DESCRIPTION OF THE TASK: When you copy from the entries that follow, take only the lines from the one with "none -> blue brick A1:A4 level 1" down to the one with "none -> cyan brick A1 level 3", keeping both ends and dropping every picture.

INFORMATION:
--- START ---

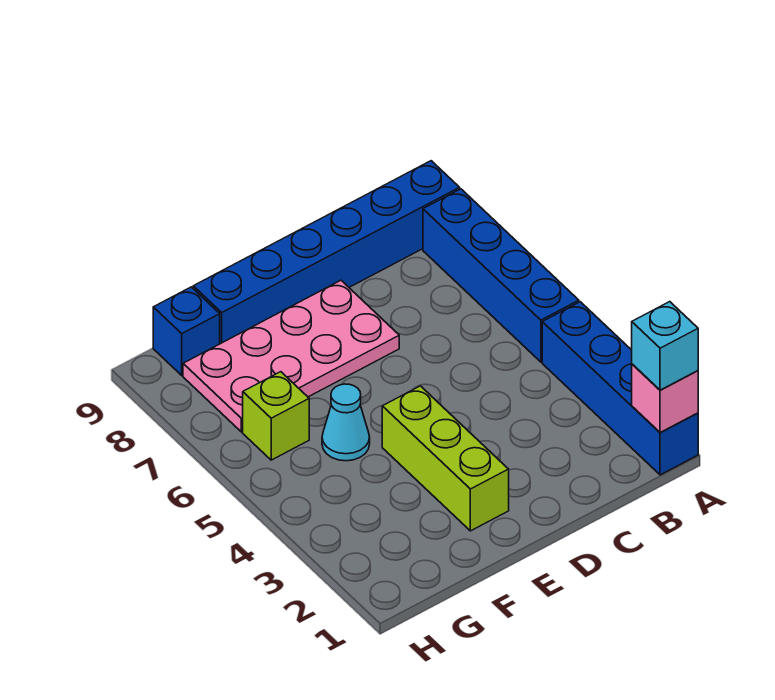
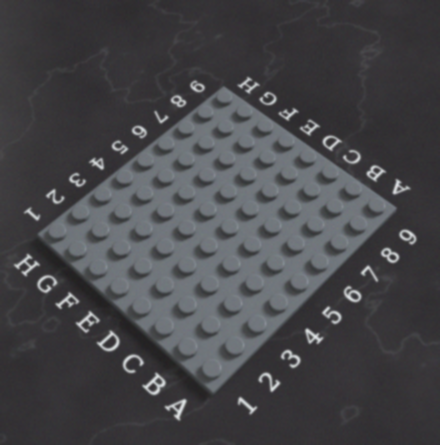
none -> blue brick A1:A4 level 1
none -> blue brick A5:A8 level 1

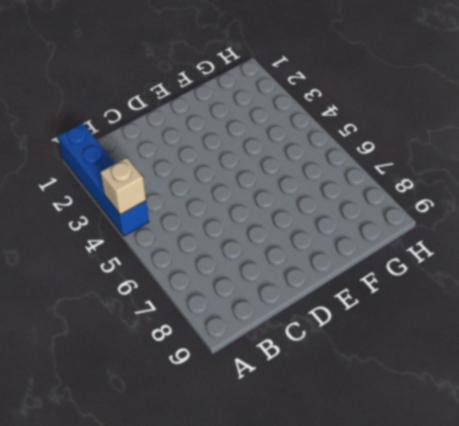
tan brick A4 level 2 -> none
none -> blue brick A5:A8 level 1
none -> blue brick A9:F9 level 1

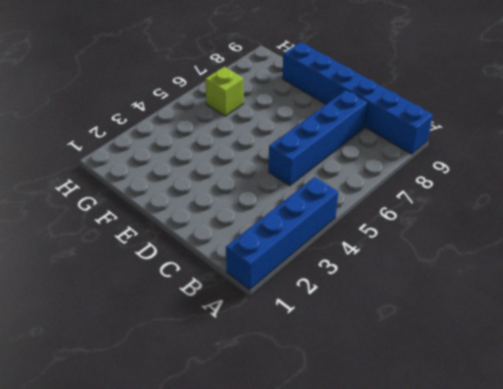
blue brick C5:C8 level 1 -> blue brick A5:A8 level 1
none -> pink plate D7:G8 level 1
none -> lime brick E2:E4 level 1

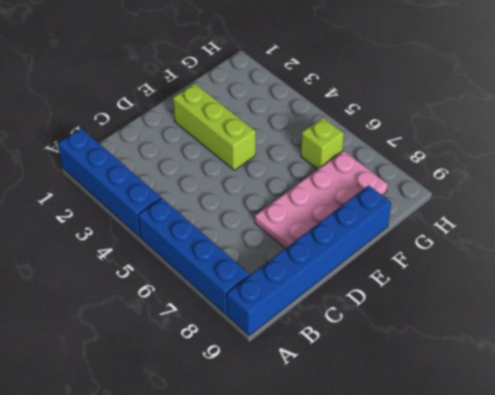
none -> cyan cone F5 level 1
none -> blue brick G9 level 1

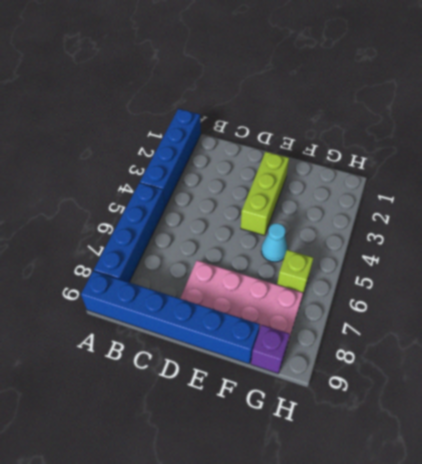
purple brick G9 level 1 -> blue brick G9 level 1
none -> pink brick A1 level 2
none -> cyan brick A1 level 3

--- END ---
--- START ---

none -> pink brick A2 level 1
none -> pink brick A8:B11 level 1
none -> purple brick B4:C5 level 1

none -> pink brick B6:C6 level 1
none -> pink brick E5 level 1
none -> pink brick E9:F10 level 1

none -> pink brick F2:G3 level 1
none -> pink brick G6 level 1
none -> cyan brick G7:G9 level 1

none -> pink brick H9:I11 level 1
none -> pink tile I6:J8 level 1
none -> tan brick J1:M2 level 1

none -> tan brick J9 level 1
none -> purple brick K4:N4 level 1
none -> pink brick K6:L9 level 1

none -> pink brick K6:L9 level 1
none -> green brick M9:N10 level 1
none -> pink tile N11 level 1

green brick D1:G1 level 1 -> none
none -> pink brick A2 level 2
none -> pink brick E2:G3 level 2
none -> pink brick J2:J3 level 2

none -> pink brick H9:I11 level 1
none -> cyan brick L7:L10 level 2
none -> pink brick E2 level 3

--- END ---

COMPLETED EXERCISE:
none -> blue brick A1:A4 level 1
none -> blue brick A5:A8 level 1

tan brick A4 level 2 -> none
none -> blue brick A5:A8 level 1
none -> blue brick A9:F9 level 1

blue brick C5:C8 level 1 -> blue brick A5:A8 level 1
none -> pink plate D7:G8 level 1
none -> lime brick E2:E4 level 1

none -> cyan cone F5 level 1
none -> blue brick G9 level 1

purple brick G9 level 1 -> blue brick G9 level 1
none -> pink brick A1 level 2
none -> cyan brick A1 level 3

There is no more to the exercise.